··· Supplied records ···

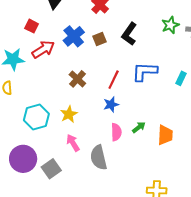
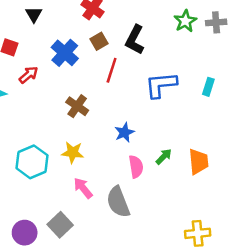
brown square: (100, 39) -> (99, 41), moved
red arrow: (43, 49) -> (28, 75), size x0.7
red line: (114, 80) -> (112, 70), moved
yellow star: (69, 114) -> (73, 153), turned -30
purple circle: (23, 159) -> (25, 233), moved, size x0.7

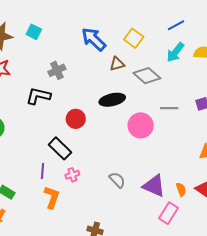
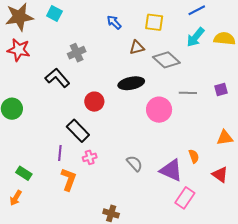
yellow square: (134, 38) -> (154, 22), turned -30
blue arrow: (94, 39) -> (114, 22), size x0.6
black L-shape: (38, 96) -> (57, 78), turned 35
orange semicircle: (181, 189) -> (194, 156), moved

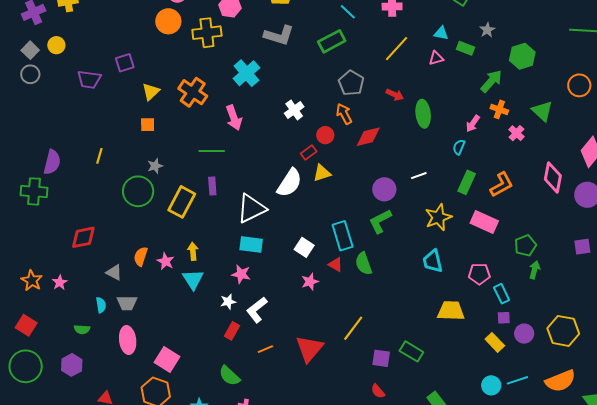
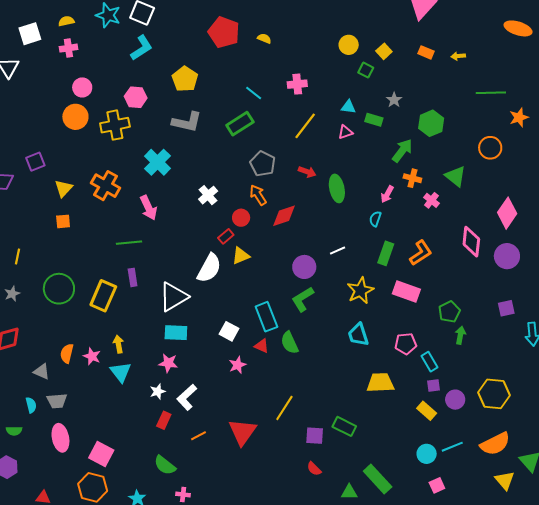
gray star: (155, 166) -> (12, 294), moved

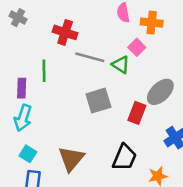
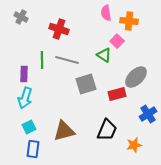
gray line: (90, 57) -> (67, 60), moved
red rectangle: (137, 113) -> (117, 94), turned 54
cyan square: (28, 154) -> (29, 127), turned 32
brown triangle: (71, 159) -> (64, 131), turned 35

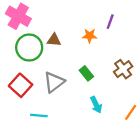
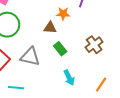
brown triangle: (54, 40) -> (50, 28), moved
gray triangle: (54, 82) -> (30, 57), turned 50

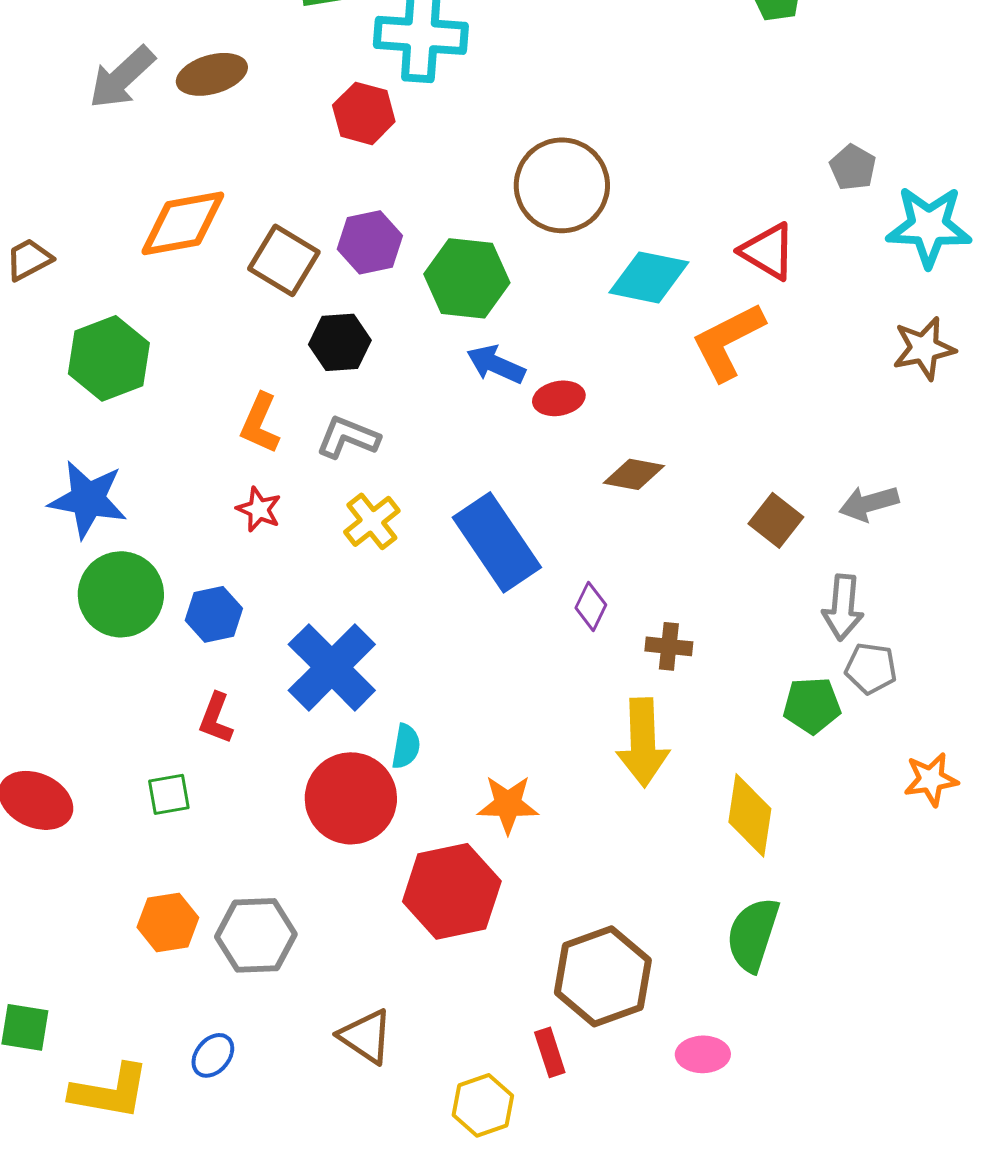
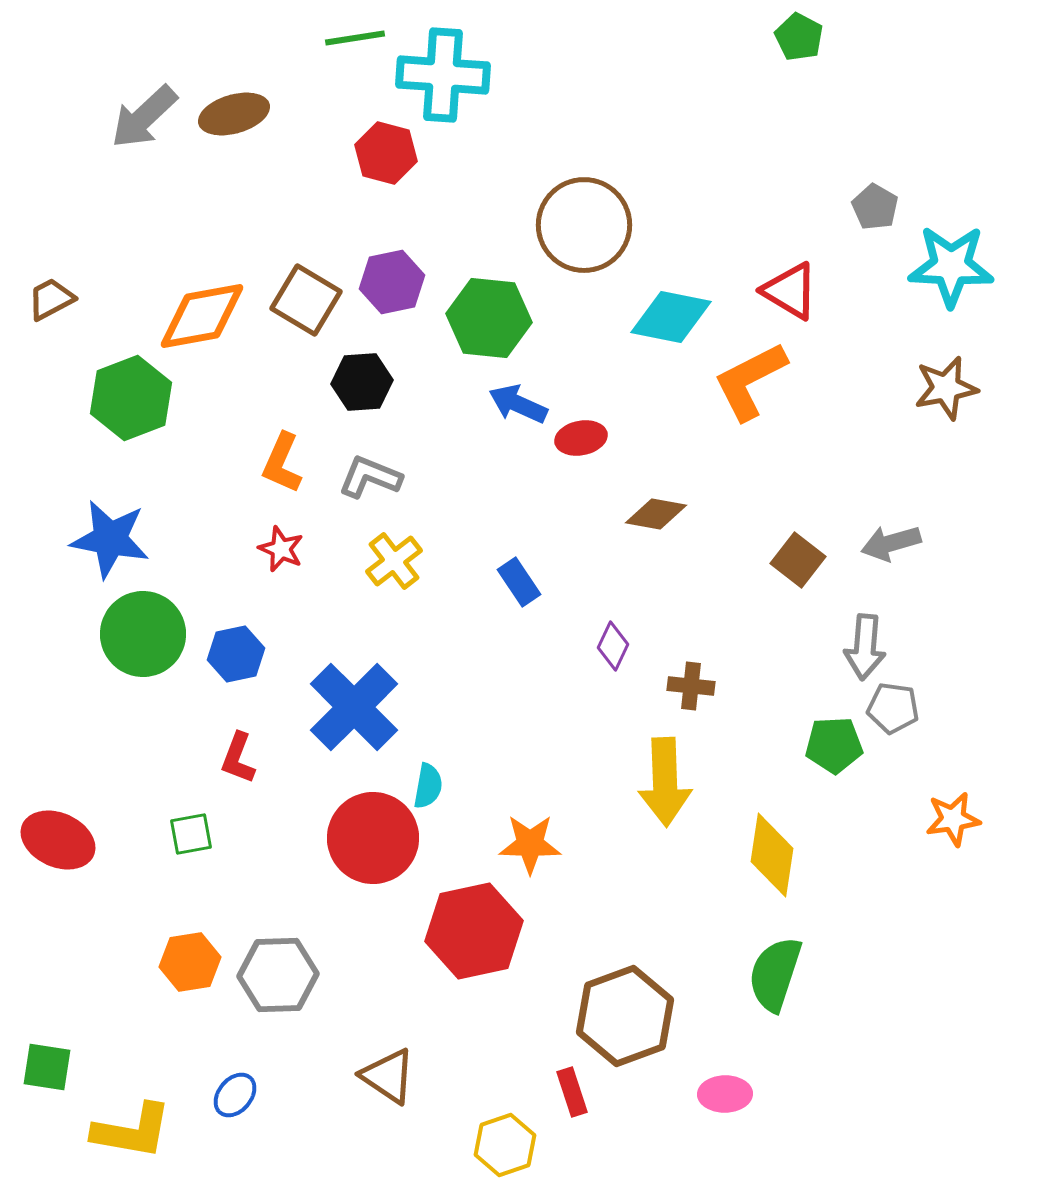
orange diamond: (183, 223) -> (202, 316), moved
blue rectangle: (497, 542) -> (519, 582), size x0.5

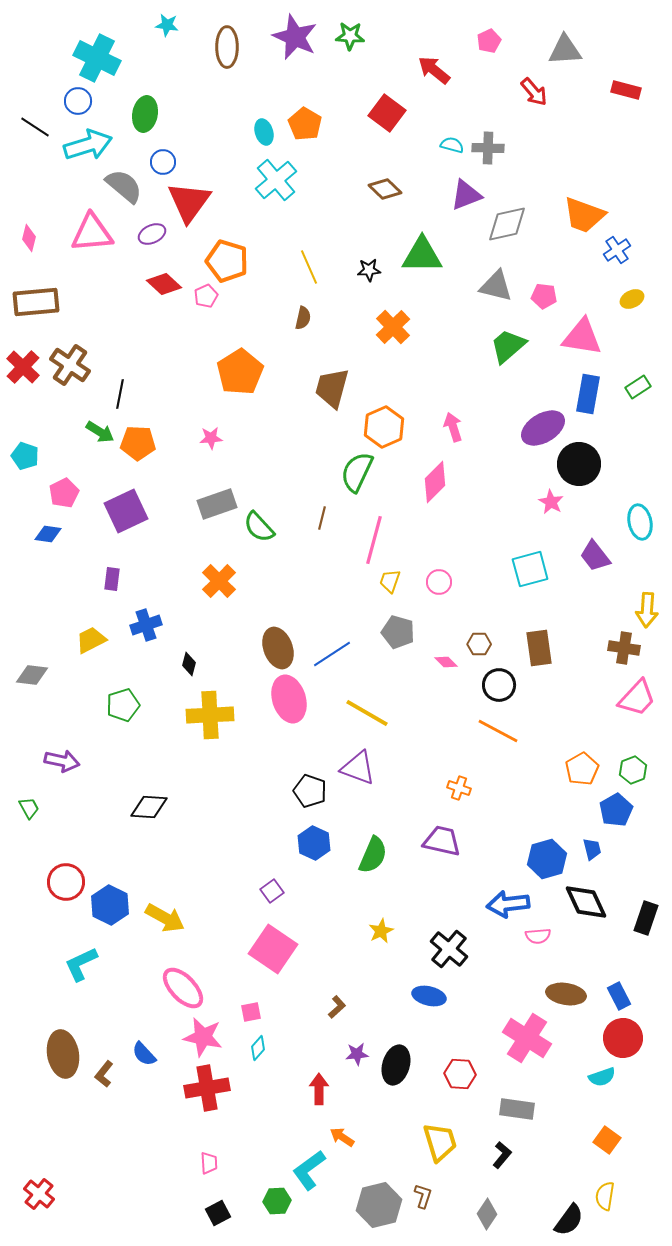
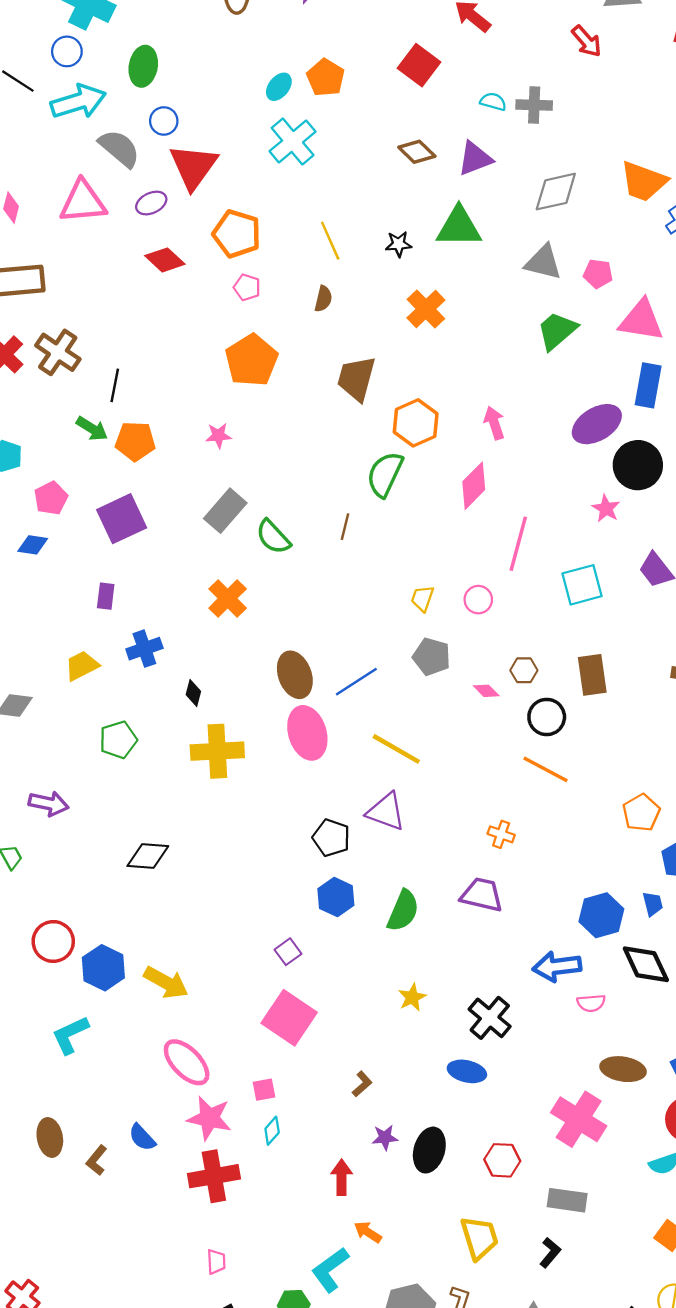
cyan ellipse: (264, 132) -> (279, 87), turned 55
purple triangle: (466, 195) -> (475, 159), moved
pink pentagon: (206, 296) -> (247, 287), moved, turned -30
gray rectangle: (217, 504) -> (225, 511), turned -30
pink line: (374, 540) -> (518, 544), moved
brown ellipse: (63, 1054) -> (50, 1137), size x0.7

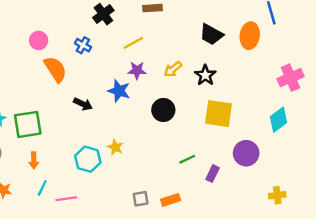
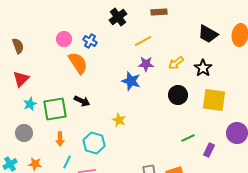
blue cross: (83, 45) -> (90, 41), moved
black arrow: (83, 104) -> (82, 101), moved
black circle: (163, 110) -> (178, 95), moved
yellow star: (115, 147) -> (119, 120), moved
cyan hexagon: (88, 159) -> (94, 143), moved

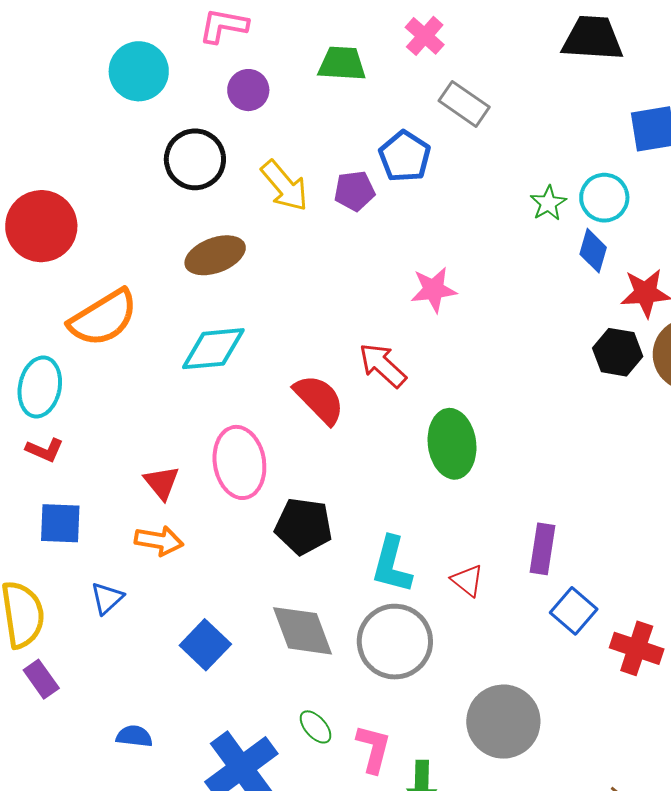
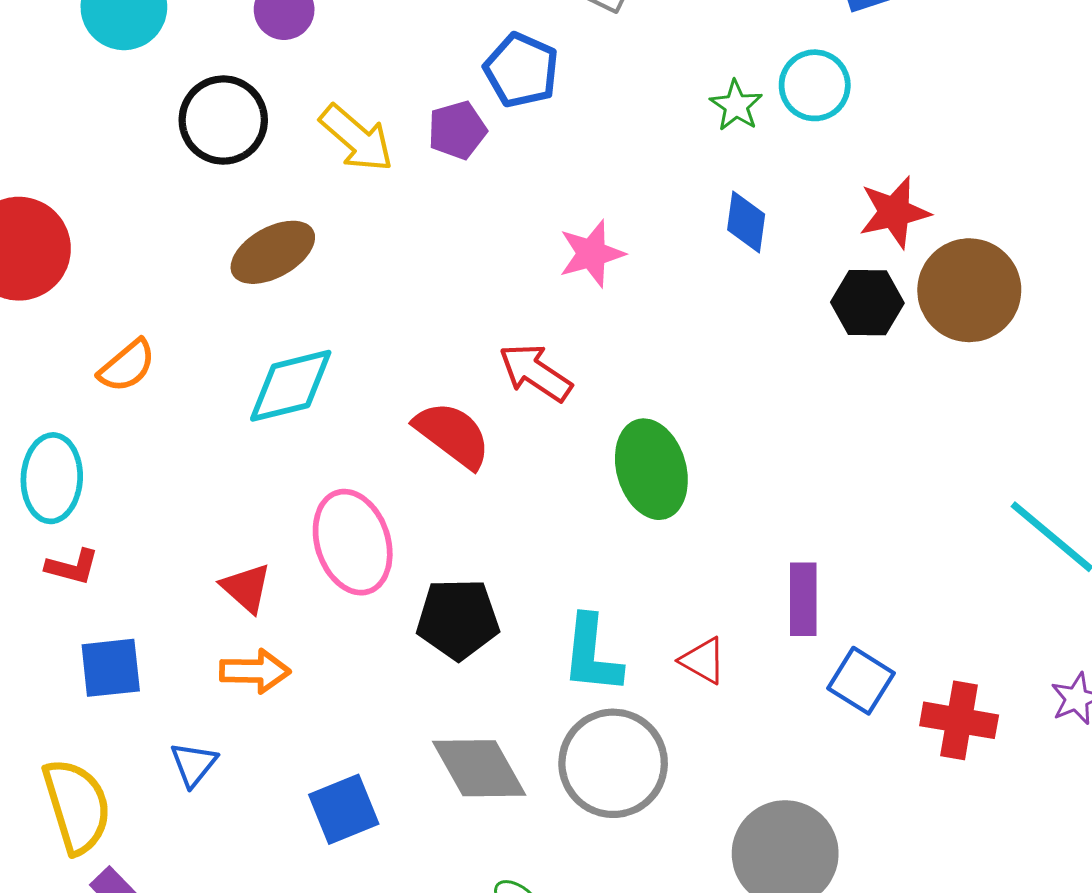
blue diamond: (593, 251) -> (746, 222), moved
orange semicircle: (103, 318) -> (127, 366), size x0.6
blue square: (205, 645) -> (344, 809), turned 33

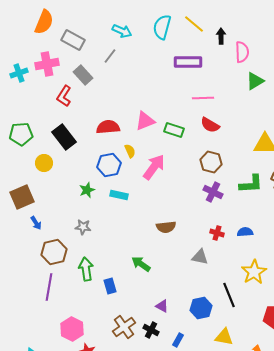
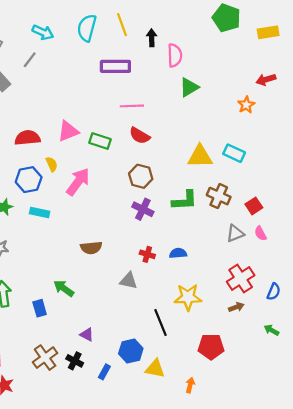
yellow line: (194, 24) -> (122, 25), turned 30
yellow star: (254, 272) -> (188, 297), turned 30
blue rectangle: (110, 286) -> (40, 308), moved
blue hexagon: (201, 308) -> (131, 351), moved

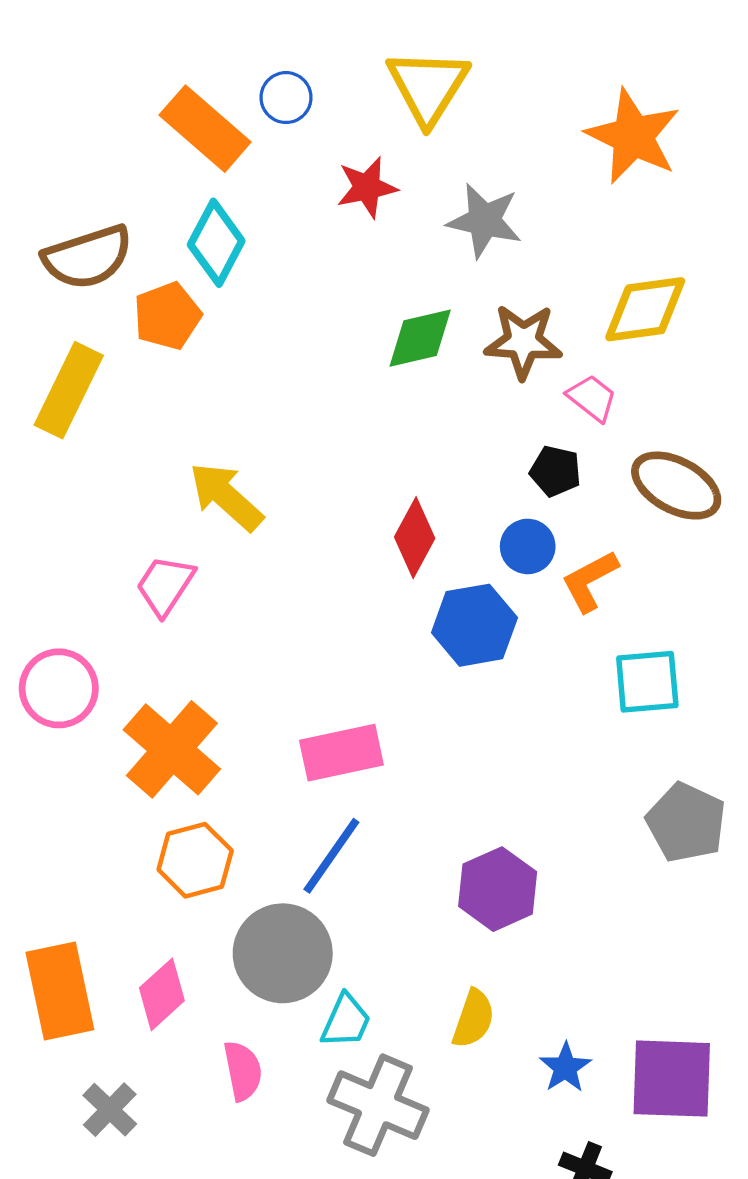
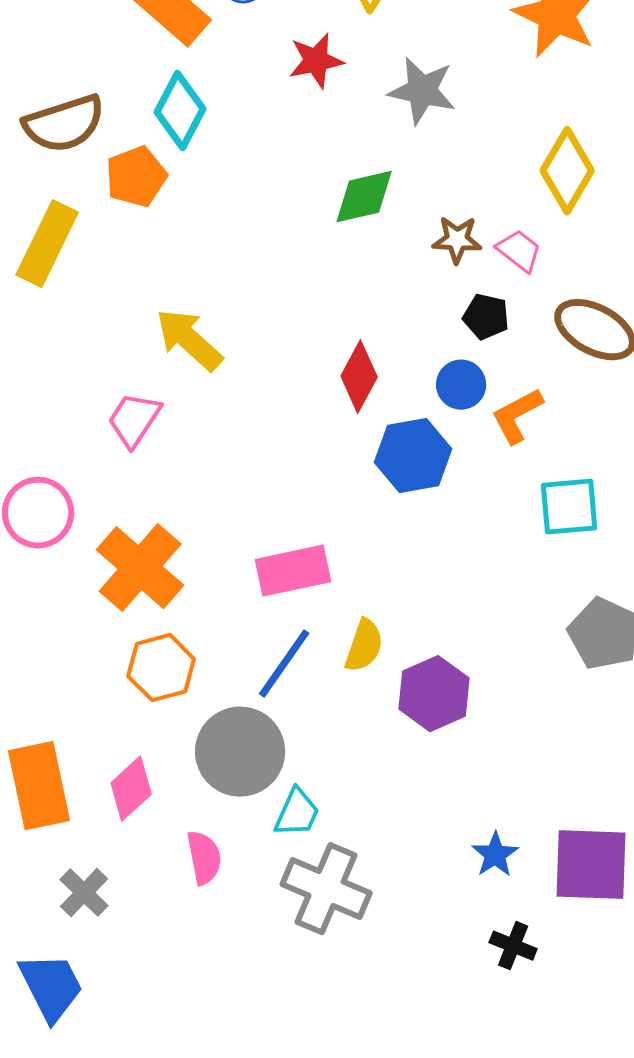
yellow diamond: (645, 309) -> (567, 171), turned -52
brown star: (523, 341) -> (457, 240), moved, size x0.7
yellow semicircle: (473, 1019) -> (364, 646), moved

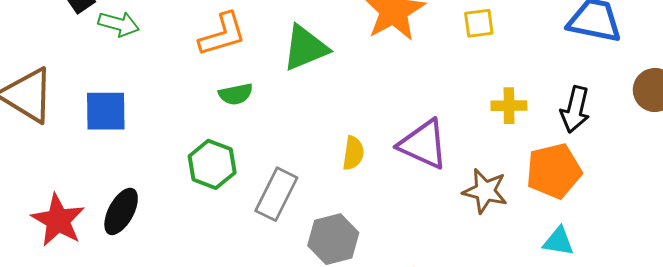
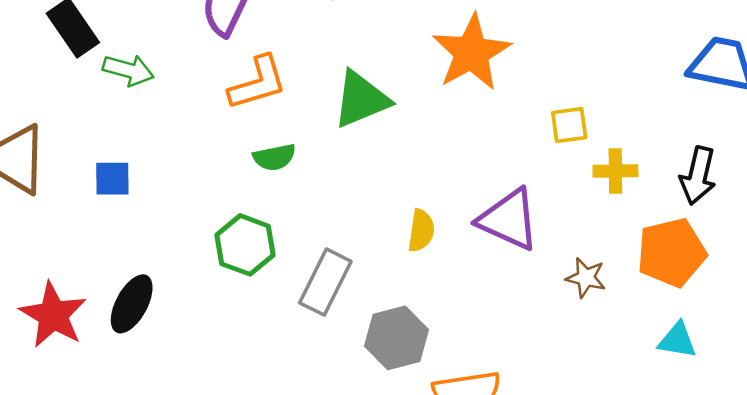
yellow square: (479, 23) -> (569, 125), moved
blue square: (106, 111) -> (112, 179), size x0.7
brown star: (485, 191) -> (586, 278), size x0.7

···

* **Exercise instructions**
Could you repeat exactly the lines from the one containing "purple triangle: (466, 195)" through the last line of the records, both included, without the pictures?

* **Solution**
purple triangle: (466, 195) -> (475, 159), moved
pink pentagon: (206, 296) -> (247, 287), moved, turned -30
gray rectangle: (217, 504) -> (225, 511), turned -30
pink line: (374, 540) -> (518, 544), moved
brown ellipse: (63, 1054) -> (50, 1137), size x0.7

blue cross: (83, 45) -> (90, 41), moved
black arrow: (83, 104) -> (82, 101), moved
black circle: (163, 110) -> (178, 95), moved
yellow star: (115, 147) -> (119, 120), moved
cyan hexagon: (88, 159) -> (94, 143), moved

blue diamond: (593, 251) -> (746, 222), moved
orange semicircle: (103, 318) -> (127, 366), size x0.6
blue square: (205, 645) -> (344, 809), turned 33

yellow line: (194, 24) -> (122, 25), turned 30
yellow star: (254, 272) -> (188, 297), turned 30
blue rectangle: (110, 286) -> (40, 308), moved
blue hexagon: (201, 308) -> (131, 351), moved

yellow diamond: (645, 309) -> (567, 171), turned -52
brown star: (523, 341) -> (457, 240), moved, size x0.7
yellow semicircle: (473, 1019) -> (364, 646), moved

yellow square: (479, 23) -> (569, 125), moved
blue square: (106, 111) -> (112, 179), size x0.7
brown star: (485, 191) -> (586, 278), size x0.7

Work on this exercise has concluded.